Version comparison data

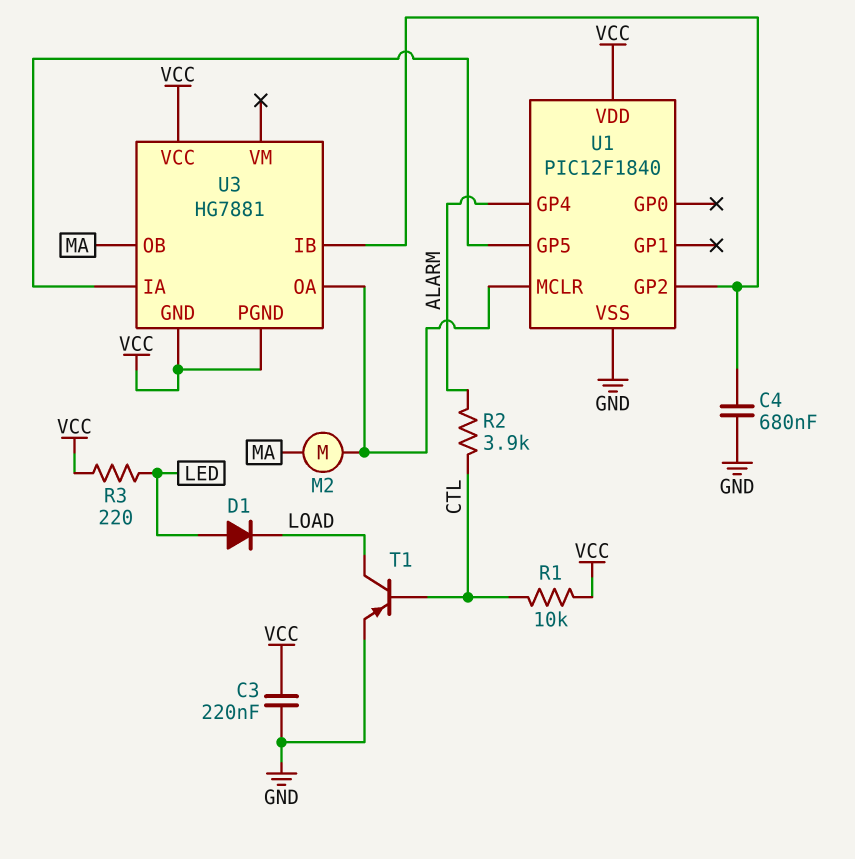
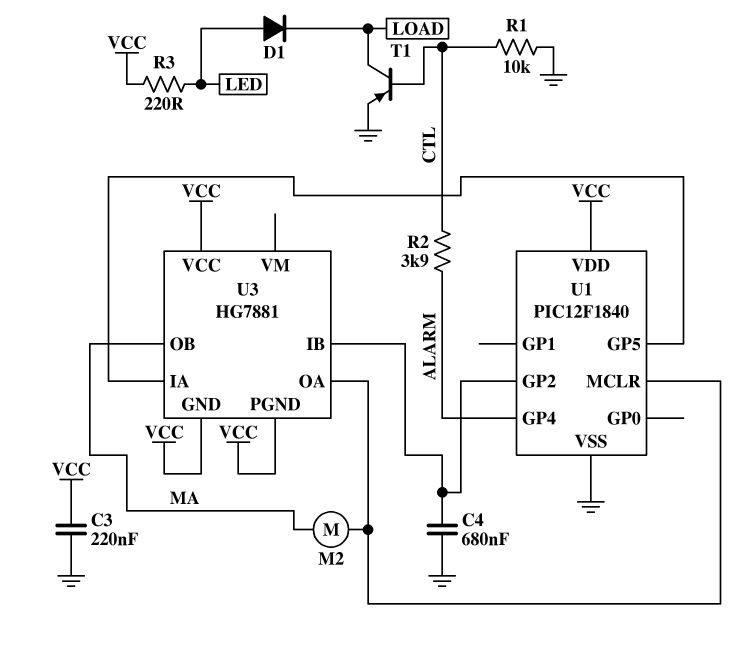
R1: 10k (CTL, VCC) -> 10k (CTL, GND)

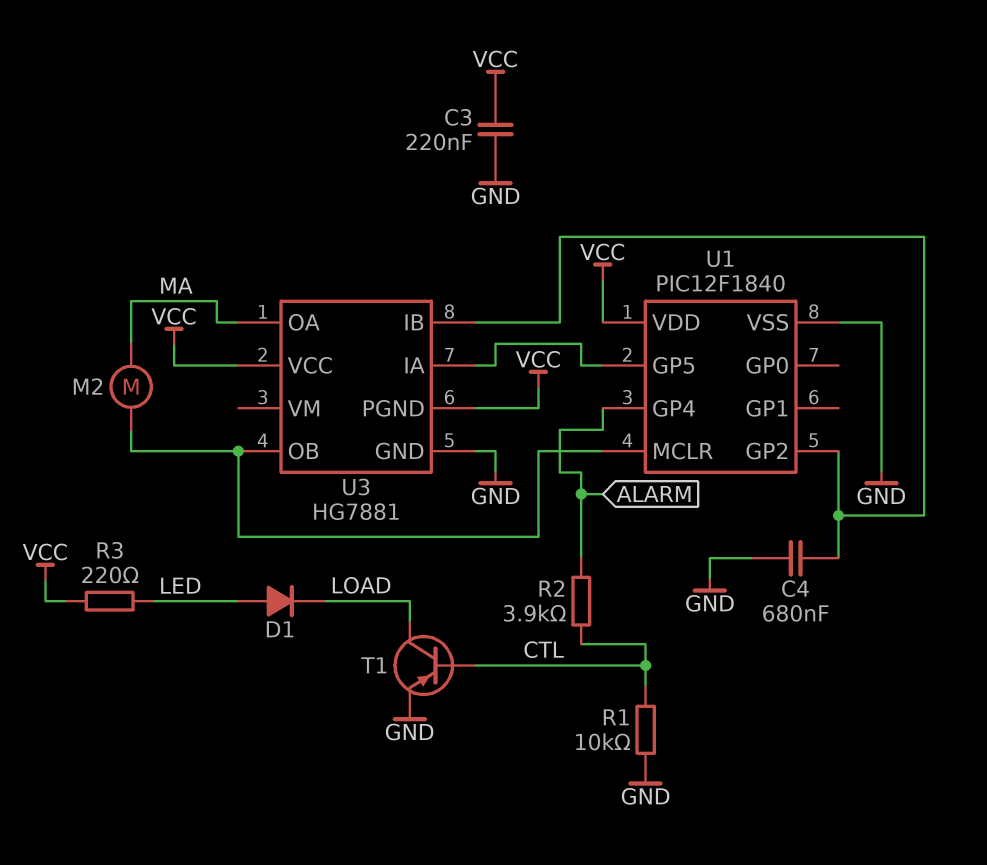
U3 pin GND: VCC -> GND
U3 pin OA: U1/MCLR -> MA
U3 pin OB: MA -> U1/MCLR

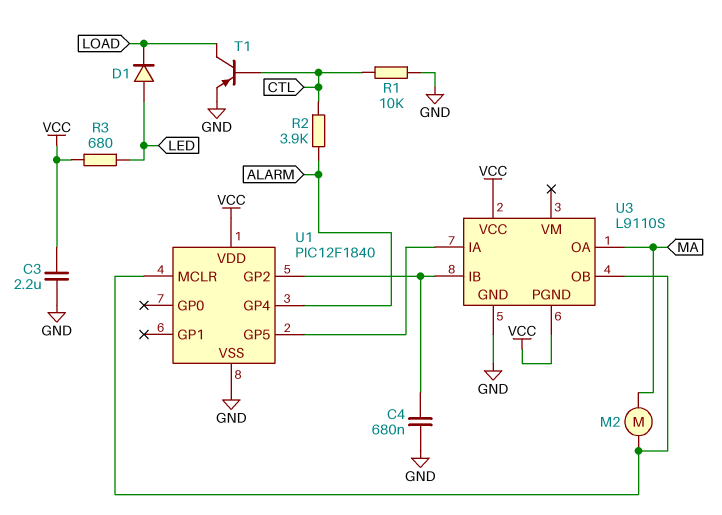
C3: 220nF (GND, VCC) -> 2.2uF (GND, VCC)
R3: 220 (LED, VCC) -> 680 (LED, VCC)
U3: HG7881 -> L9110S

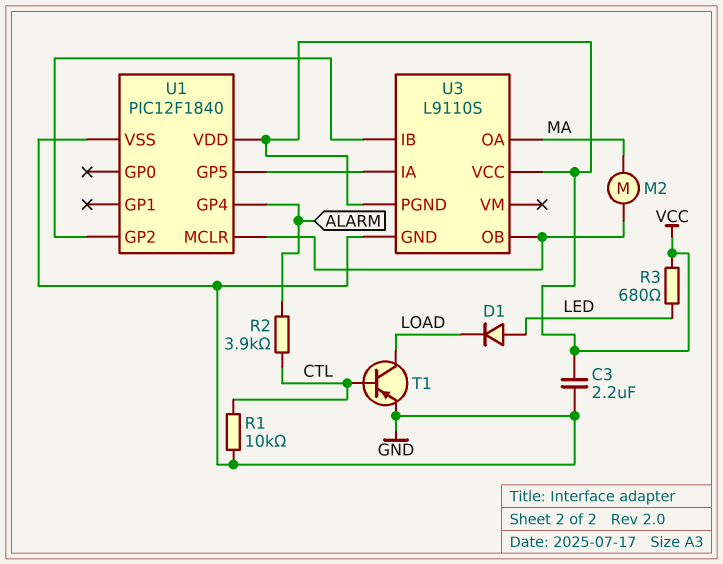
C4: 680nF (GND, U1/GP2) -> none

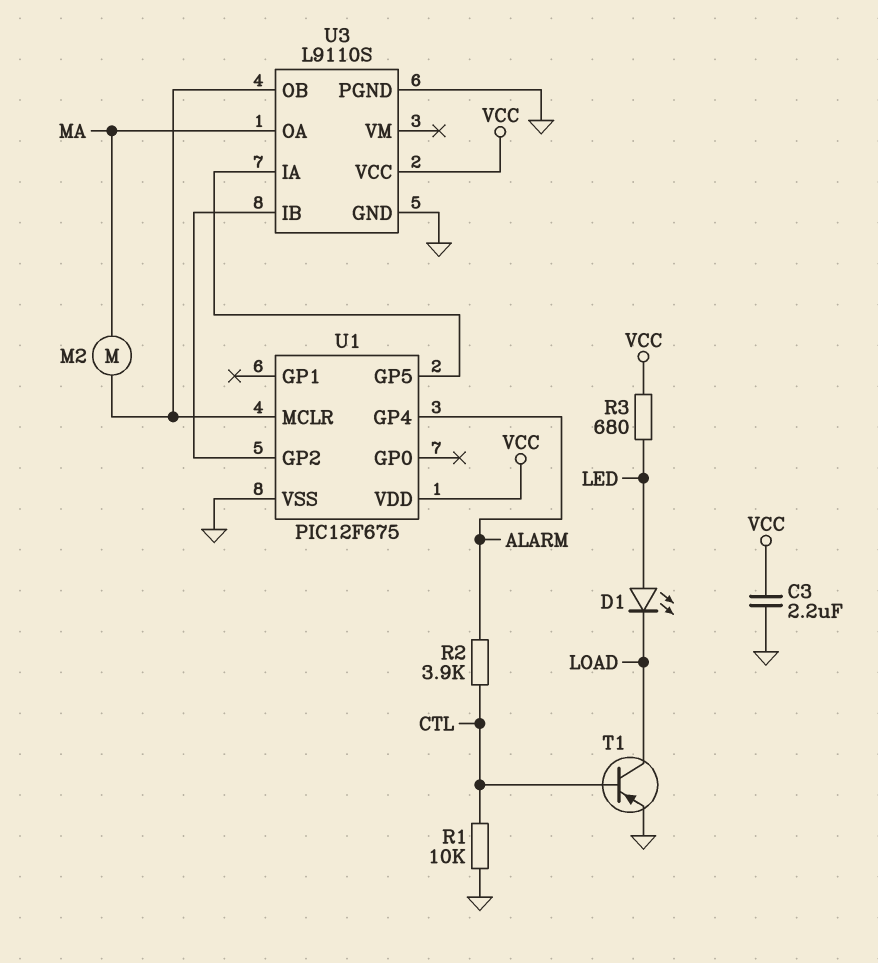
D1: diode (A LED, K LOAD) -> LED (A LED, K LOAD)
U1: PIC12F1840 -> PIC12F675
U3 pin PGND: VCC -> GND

[PROBLEM] Copy out all the data exactly; skip the pictures.

[RESULT OF THIS TASK]
R1: 10k (CTL, VCC) -> 10k (CTL, GND)

U3 pin GND: VCC -> GND
U3 pin OA: U1/MCLR -> MA
U3 pin OB: MA -> U1/MCLR

C3: 220nF (GND, VCC) -> 2.2uF (GND, VCC)
R3: 220 (LED, VCC) -> 680 (LED, VCC)
U3: HG7881 -> L9110S

C4: 680nF (GND, U1/GP2) -> none

D1: diode (A LED, K LOAD) -> LED (A LED, K LOAD)
U1: PIC12F1840 -> PIC12F675
U3 pin PGND: VCC -> GND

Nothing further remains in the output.